• Exercise directions:
A faithful, complete copy of the entries below is required, with images removed.

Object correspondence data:
---*---
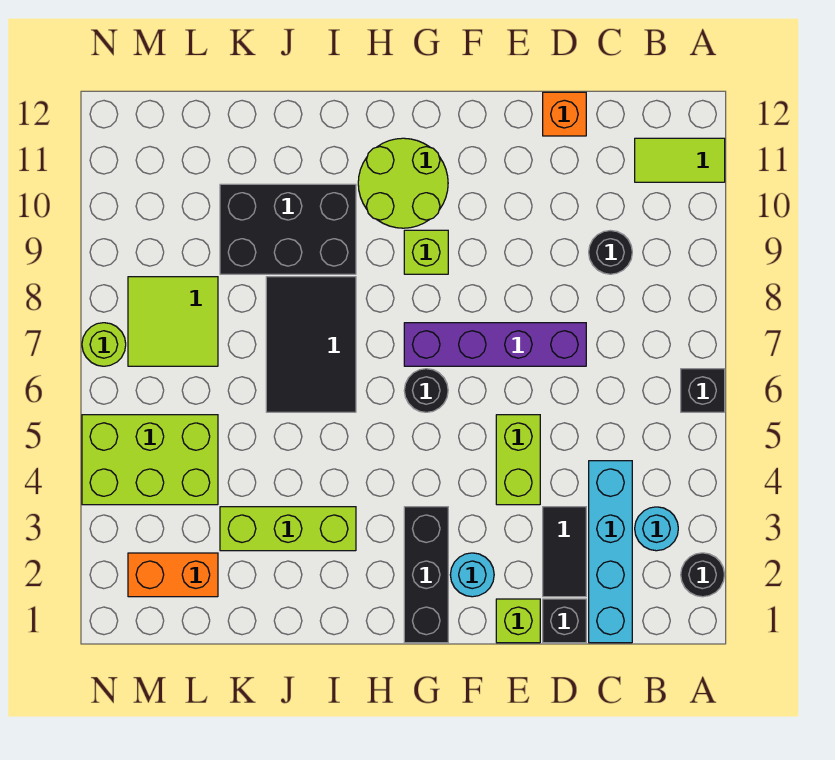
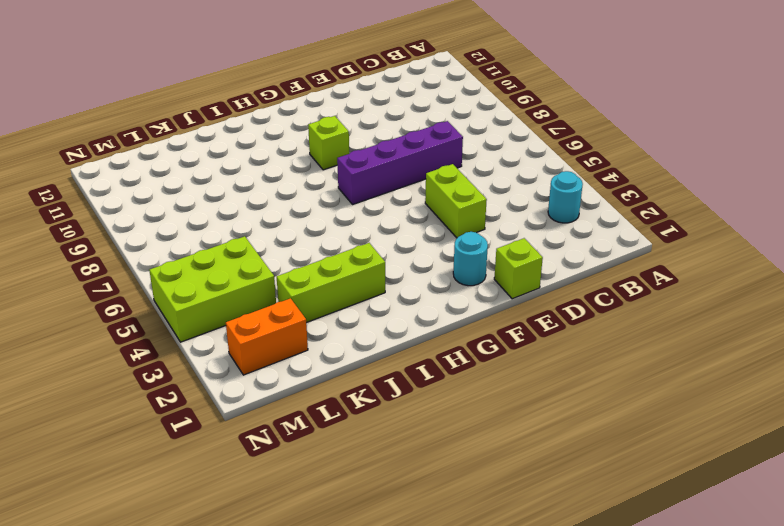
none -> black round brick A2 level 1
none -> black brick A6 level 1
none -> lime tile A11:B11 level 1

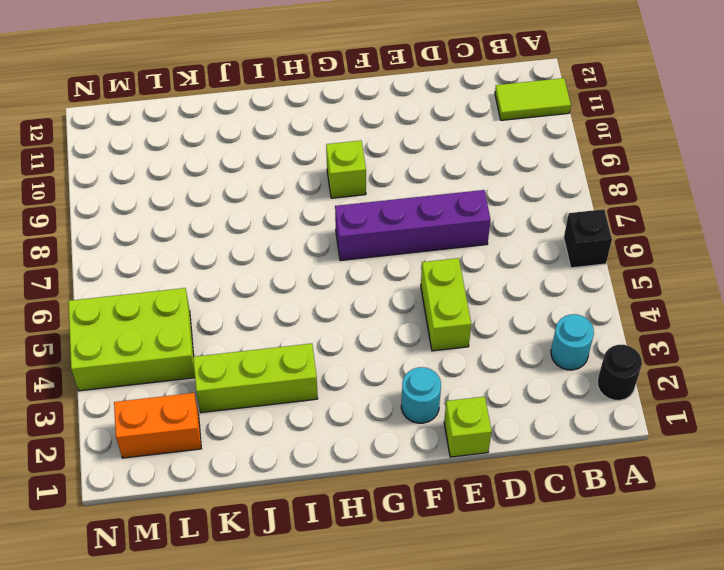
none -> cyan brick C1:C4 level 1
none -> black round brick C9 level 1
none -> black brick D1 level 1

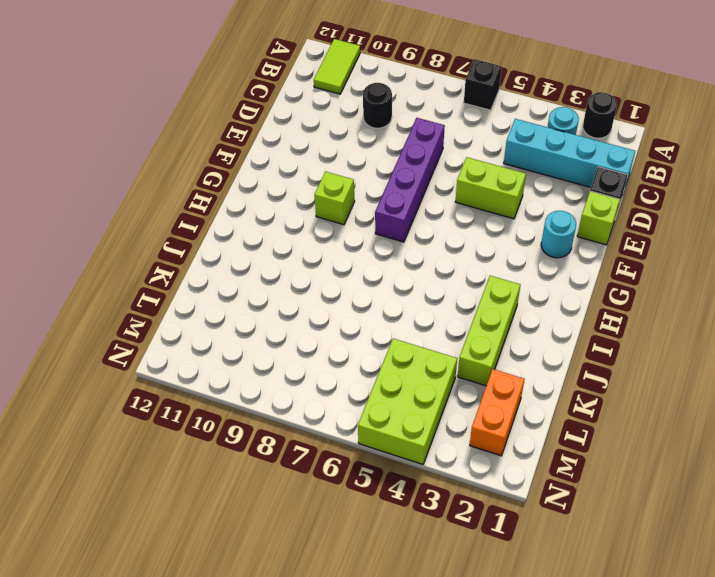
none -> black tile D2:D3 level 1
none -> orange brick D12 level 1
none -> black brick G1:G3 level 1

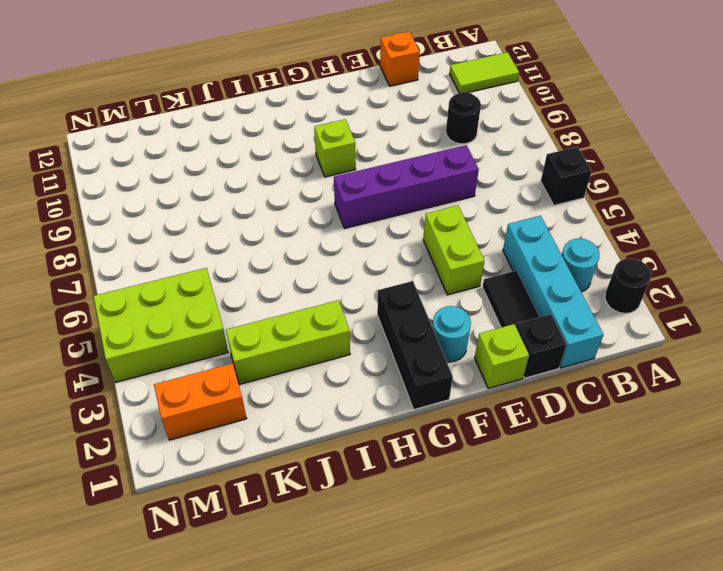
none -> black round brick G6 level 1
none -> lime round brick G10:H11 level 1
none -> black tile I6:J8 level 1

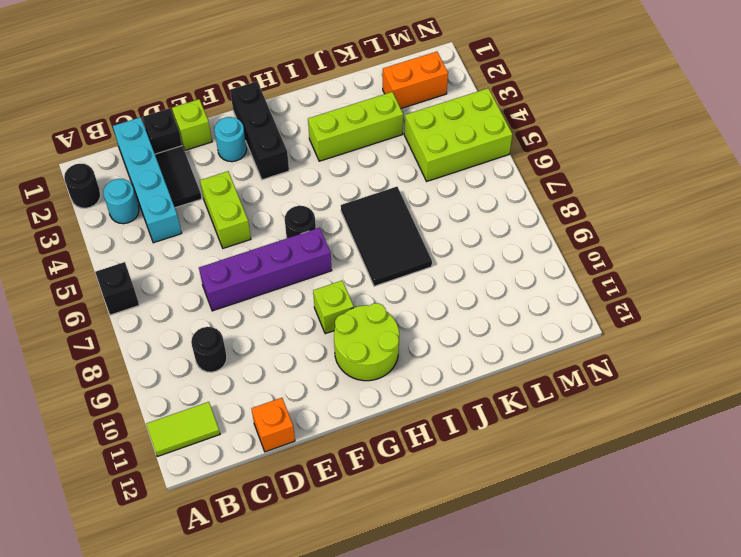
none -> black brick I9:K10 level 1
none -> lime tile L7:M8 level 1
none -> lime round brick N7 level 1

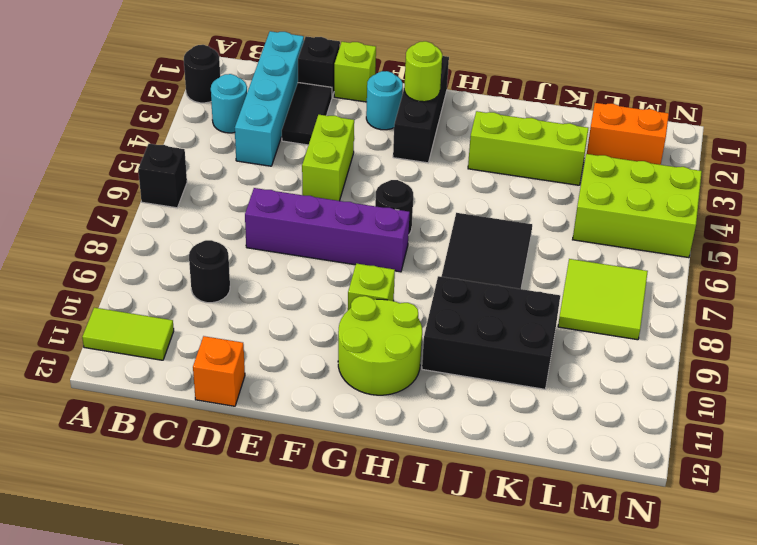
lime round brick G2 level 2 -> lime round brick N7 level 1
---*---
• Solution for this problem:
none -> black round brick A2 level 1
none -> black brick A6 level 1
none -> lime tile A11:B11 level 1

none -> cyan brick C1:C4 level 1
none -> black round brick C9 level 1
none -> black brick D1 level 1

none -> black tile D2:D3 level 1
none -> orange brick D12 level 1
none -> black brick G1:G3 level 1

none -> black round brick G6 level 1
none -> lime round brick G10:H11 level 1
none -> black tile I6:J8 level 1

none -> black brick I9:K10 level 1
none -> lime tile L7:M8 level 1
none -> lime round brick N7 level 1

lime round brick G2 level 2 -> lime round brick N7 level 1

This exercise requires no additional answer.